── Records provided ──
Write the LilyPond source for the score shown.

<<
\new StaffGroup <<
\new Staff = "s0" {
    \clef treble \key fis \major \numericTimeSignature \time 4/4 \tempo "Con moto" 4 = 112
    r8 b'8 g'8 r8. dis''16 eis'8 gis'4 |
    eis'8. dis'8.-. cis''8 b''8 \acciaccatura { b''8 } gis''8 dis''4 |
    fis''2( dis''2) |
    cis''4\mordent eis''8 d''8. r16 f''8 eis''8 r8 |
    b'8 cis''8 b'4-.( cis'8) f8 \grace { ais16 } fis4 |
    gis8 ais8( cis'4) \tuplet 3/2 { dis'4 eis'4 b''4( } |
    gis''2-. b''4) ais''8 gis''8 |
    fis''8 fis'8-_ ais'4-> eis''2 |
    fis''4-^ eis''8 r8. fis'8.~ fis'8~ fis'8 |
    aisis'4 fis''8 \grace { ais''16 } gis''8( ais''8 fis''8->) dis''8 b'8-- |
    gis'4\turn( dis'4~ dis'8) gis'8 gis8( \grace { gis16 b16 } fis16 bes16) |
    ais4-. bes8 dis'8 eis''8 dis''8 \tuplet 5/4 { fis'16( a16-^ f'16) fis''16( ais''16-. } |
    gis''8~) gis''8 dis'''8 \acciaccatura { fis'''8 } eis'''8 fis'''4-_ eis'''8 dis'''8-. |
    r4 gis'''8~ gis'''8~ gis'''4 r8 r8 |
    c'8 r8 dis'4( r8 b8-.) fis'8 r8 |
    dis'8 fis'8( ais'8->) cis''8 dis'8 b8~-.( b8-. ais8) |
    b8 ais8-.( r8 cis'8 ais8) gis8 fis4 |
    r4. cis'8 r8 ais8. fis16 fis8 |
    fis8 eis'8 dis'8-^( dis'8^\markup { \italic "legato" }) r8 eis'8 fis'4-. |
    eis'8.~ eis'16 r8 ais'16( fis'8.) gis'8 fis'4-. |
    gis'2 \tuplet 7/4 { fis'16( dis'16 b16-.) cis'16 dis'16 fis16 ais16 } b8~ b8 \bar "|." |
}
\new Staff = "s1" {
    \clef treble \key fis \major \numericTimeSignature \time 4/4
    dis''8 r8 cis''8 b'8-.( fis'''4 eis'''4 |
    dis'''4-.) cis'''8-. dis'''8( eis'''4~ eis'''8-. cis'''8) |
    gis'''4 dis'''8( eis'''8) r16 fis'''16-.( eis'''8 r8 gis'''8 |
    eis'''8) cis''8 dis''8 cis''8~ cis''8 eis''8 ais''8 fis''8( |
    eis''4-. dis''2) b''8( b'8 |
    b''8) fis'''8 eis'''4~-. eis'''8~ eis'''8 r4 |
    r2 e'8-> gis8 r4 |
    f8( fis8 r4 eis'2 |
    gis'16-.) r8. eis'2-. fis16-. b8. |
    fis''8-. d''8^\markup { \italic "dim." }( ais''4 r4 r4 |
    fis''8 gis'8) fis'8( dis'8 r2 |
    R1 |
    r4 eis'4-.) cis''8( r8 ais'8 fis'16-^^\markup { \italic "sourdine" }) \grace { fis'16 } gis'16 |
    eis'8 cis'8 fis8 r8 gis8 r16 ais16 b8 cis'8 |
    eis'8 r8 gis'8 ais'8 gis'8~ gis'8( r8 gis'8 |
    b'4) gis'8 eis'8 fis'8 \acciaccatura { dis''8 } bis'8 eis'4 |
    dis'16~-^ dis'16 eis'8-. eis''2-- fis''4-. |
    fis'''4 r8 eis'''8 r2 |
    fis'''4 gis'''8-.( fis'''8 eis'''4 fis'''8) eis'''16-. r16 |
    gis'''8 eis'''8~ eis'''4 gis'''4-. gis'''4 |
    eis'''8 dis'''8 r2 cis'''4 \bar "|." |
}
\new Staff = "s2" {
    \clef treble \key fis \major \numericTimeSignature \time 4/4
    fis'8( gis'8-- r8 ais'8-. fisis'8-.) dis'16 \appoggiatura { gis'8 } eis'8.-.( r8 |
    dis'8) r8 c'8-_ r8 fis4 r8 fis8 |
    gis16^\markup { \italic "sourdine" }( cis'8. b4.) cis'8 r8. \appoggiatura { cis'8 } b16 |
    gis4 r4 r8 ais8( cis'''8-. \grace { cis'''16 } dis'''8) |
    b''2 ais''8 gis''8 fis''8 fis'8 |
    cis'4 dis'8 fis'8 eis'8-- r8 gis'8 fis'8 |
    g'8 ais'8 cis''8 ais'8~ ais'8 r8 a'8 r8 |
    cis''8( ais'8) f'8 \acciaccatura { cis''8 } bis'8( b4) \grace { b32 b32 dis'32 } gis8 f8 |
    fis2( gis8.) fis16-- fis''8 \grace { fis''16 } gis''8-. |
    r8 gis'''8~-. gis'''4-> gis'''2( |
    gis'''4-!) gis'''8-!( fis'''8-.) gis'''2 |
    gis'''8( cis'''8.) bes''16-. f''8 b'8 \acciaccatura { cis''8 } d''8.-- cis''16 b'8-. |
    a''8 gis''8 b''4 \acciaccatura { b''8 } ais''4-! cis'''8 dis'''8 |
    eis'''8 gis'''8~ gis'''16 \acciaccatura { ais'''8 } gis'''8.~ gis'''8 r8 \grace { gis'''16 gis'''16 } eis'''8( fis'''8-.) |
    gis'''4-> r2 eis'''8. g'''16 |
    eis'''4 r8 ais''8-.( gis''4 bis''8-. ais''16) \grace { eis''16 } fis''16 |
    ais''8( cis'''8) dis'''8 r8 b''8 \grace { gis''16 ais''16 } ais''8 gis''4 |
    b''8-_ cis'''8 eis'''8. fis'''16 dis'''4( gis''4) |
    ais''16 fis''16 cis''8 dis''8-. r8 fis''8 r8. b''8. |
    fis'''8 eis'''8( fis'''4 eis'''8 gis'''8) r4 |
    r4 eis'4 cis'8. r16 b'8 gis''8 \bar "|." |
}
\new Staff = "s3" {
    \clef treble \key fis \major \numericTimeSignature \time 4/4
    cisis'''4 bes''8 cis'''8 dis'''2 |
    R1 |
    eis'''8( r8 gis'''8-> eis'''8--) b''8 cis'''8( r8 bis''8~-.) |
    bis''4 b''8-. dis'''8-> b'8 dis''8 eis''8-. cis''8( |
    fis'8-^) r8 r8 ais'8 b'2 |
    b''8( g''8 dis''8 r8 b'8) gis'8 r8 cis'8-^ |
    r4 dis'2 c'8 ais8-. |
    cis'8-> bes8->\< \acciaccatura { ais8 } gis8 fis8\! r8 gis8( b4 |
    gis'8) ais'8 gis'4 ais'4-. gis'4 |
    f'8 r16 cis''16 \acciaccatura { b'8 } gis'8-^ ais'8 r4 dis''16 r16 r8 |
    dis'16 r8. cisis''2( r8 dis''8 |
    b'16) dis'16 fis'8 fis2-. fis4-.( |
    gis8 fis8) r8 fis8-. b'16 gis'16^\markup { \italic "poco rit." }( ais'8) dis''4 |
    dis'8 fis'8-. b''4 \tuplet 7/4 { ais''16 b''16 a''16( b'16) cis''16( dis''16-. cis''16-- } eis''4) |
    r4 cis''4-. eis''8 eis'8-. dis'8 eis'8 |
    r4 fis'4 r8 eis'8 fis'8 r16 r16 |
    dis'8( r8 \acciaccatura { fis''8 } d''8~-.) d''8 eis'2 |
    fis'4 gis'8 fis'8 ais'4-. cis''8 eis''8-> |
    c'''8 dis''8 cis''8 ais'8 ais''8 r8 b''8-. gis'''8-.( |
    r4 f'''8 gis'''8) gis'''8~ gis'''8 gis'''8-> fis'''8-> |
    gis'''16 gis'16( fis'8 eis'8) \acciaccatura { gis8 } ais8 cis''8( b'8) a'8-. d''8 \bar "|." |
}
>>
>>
───
List every line of the data that contains the string "cisis", matching case exactly.

    cisis'''4 bes''8 cis'''8 dis'''2 |
    dis'16 r8. cisis''2( r8 dis''8 |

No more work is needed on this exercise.